• **PROBLEM DESCRIPTION**
The records that follow are to be repeated exactly, with no pictures carried over.

[Object matching data]
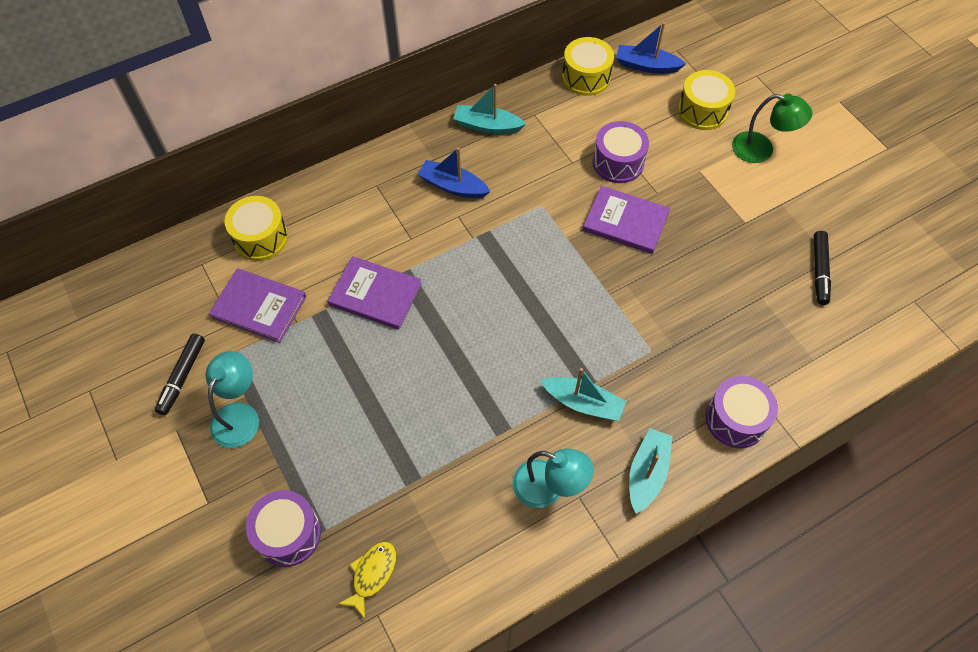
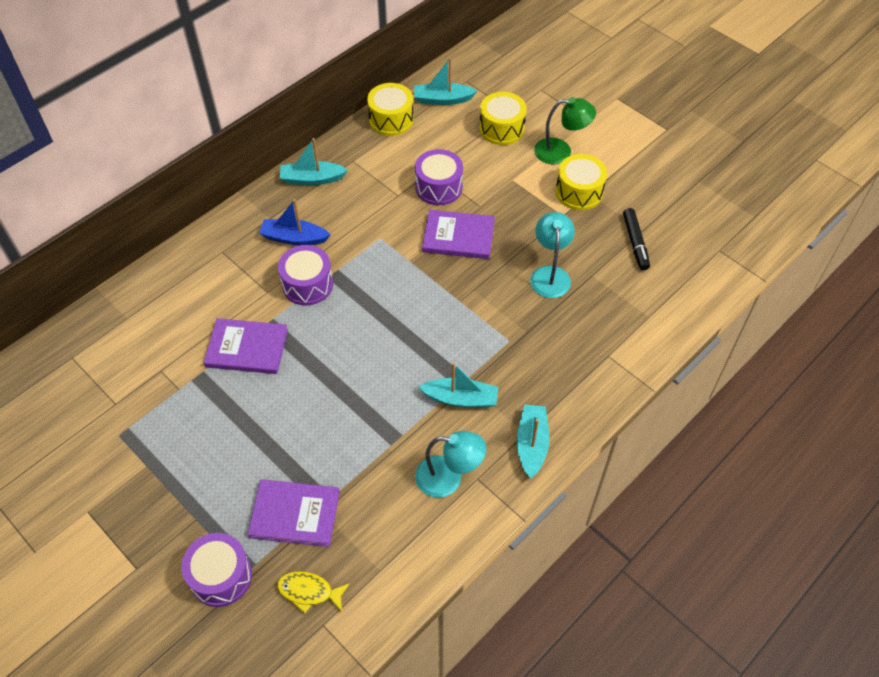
camera: 15 degrees left, 5 degrees down
(182, 377) = (80, 462): black marker -> none
(239, 415) = (146, 483): turquoise lamp -> turquoise lamp (550, 274)
(259, 307) = (138, 383): purple book -> purple book (295, 514)
(260, 238) = (123, 321): yellow drum -> yellow drum (579, 192)
(372, 575) = (309, 591): yellow fish -> yellow fish turned 90 degrees counterclockwise
(646, 66) = (442, 99): blue boat -> turquoise boat
(736, 419) = (596, 381): purple drum -> purple drum (307, 284)

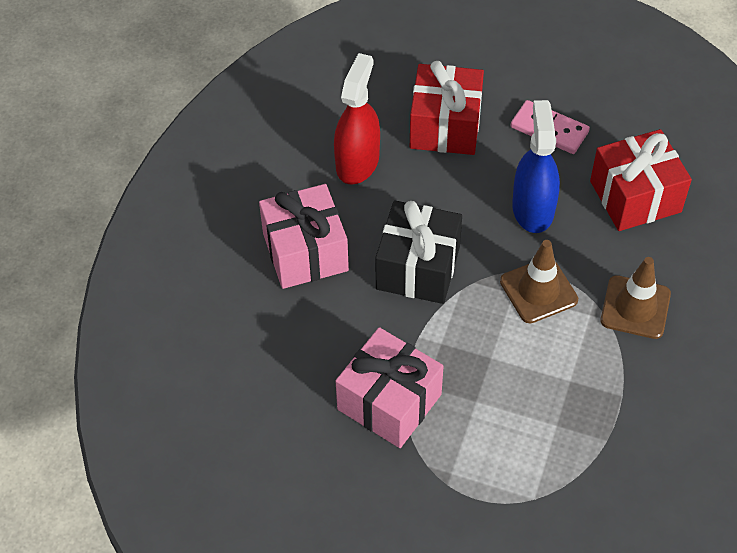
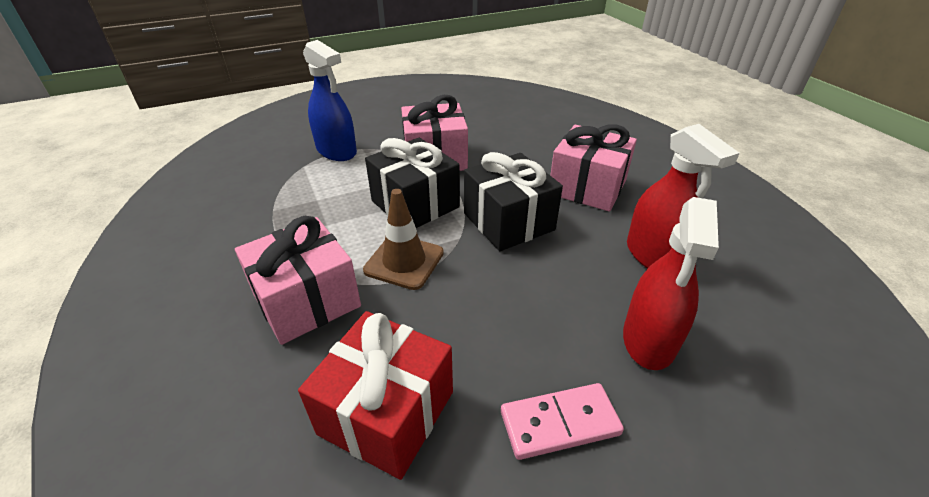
camera: 135 degrees right, 15 degrees down
(445, 126) = (649, 339): red gift -> red spray bottle
(473, 347) = (415, 204): none -> black gift
(533, 209) = (477, 320): blue spray bottle -> blue spray bottle (336, 151)
(635, 307) = (307, 300): brown traffic cone -> pink gift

• **SOLUTION TO THIS EXERCISE**
camera: 15 degrees left, 5 degrees down
(182, 377) = (80, 462): black marker -> none
(239, 415) = (146, 483): turquoise lamp -> turquoise lamp (550, 274)
(259, 307) = (138, 383): purple book -> purple book (295, 514)
(260, 238) = (123, 321): yellow drum -> yellow drum (579, 192)
(372, 575) = (309, 591): yellow fish -> yellow fish turned 90 degrees counterclockwise
(646, 66) = (442, 99): blue boat -> turquoise boat
(736, 419) = (596, 381): purple drum -> purple drum (307, 284)

camera: 135 degrees right, 15 degrees down
(445, 126) = (649, 339): red gift -> red spray bottle
(473, 347) = (415, 204): none -> black gift
(533, 209) = (477, 320): blue spray bottle -> blue spray bottle (336, 151)
(635, 307) = (307, 300): brown traffic cone -> pink gift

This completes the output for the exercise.